Goal of the exercise: Please copy every line of the data below, keeping each one unchanged.

* begin Records supplied *

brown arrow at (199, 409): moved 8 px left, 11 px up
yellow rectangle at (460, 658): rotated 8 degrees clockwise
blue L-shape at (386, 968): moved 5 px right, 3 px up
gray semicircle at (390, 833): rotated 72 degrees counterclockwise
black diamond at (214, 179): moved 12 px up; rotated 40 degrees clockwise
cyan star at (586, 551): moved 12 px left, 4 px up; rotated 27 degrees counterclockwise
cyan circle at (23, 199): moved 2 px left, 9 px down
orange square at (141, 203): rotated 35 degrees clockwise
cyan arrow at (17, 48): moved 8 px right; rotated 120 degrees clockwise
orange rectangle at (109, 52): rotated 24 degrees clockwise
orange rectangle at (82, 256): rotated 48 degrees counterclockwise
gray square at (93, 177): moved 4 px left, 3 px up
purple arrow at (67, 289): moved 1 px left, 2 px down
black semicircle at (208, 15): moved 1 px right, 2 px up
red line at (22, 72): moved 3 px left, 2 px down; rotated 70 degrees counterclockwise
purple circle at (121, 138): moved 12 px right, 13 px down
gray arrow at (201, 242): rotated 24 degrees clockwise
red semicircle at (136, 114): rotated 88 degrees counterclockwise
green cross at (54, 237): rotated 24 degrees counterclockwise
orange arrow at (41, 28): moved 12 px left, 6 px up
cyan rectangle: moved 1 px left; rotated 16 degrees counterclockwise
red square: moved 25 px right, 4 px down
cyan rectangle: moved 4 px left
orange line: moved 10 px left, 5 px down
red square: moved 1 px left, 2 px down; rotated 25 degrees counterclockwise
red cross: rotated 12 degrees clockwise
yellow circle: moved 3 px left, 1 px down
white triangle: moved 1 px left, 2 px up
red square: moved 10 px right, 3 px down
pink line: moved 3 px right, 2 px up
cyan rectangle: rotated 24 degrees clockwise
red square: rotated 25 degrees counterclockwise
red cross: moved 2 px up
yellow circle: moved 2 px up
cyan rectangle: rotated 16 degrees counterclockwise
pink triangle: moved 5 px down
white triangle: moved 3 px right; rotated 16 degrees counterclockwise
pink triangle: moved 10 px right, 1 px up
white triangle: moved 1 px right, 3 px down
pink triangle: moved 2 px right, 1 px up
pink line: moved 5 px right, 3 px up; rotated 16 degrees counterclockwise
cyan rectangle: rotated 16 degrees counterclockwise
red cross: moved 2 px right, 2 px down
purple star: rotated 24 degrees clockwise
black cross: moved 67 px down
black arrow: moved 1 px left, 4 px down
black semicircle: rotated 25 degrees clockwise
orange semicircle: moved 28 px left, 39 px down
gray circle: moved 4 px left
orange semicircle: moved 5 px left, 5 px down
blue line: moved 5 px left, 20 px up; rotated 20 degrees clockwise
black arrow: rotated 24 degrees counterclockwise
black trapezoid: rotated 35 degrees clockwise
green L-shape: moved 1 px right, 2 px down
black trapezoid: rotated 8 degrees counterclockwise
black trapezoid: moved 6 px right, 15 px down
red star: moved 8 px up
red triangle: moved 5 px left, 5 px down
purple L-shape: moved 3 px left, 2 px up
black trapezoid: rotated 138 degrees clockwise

* end Records supplied *

Solution to the problem:
brown arrow at (199, 409): moved 8 px left, 11 px up
yellow rectangle at (460, 658): rotated 8 degrees clockwise
blue L-shape at (386, 968): moved 5 px right, 3 px up
gray semicircle at (390, 833): rotated 72 degrees counterclockwise
black diamond at (214, 179): moved 12 px up; rotated 40 degrees clockwise
cyan star at (586, 551): moved 12 px left, 4 px up; rotated 27 degrees counterclockwise
cyan circle at (23, 199): moved 2 px left, 9 px down
orange square at (141, 203): rotated 35 degrees clockwise
cyan arrow at (17, 48): moved 8 px right; rotated 120 degrees clockwise
orange rectangle at (109, 52): rotated 24 degrees clockwise
orange rectangle at (82, 256): rotated 48 degrees counterclockwise
gray square at (93, 177): moved 4 px left, 3 px up
purple arrow at (67, 289): moved 1 px left, 2 px down
black semicircle at (208, 15): moved 1 px right, 2 px up
red line at (22, 72): moved 3 px left, 2 px down; rotated 70 degrees counterclockwise
purple circle at (121, 138): moved 12 px right, 13 px down
gray arrow at (201, 242): rotated 24 degrees clockwise
red semicircle at (136, 114): rotated 88 degrees counterclockwise
green cross at (54, 237): rotated 24 degrees counterclockwise
orange arrow at (41, 28): moved 12 px left, 6 px up
cyan rectangle: moved 1 px left; rotated 16 degrees counterclockwise
red square: moved 25 px right, 4 px down
cyan rectangle: moved 4 px left
orange line: moved 10 px left, 5 px down
red square: moved 1 px left, 2 px down; rotated 25 degrees counterclockwise
red cross: rotated 12 degrees clockwise
yellow circle: moved 3 px left, 1 px down
white triangle: moved 1 px left, 2 px up
red square: moved 10 px right, 3 px down
pink line: moved 3 px right, 2 px up
cyan rectangle: rotated 24 degrees clockwise
red square: rotated 25 degrees counterclockwise
red cross: moved 2 px up
yellow circle: moved 2 px up
cyan rectangle: rotated 16 degrees counterclockwise
pink triangle: moved 5 px down
white triangle: moved 3 px right; rotated 16 degrees counterclockwise
pink triangle: moved 10 px right, 1 px up
white triangle: moved 1 px right, 3 px down
pink triangle: moved 2 px right, 1 px up
pink line: moved 5 px right, 3 px up; rotated 16 degrees counterclockwise
cyan rectangle: rotated 16 degrees counterclockwise
red cross: moved 2 px right, 2 px down
purple star: rotated 24 degrees clockwise
black cross: moved 67 px down
black arrow: moved 1 px left, 4 px down
black semicircle: rotated 25 degrees clockwise
orange semicircle: moved 28 px left, 39 px down
gray circle: moved 4 px left
orange semicircle: moved 5 px left, 5 px down
blue line: moved 5 px left, 20 px up; rotated 20 degrees clockwise
black arrow: rotated 24 degrees counterclockwise
black trapezoid: rotated 35 degrees clockwise
green L-shape: moved 1 px right, 2 px down
black trapezoid: rotated 8 degrees counterclockwise
black trapezoid: moved 6 px right, 15 px down
red star: moved 8 px up
red triangle: moved 5 px left, 5 px down
purple L-shape: moved 3 px left, 2 px up
black trapezoid: rotated 138 degrees clockwise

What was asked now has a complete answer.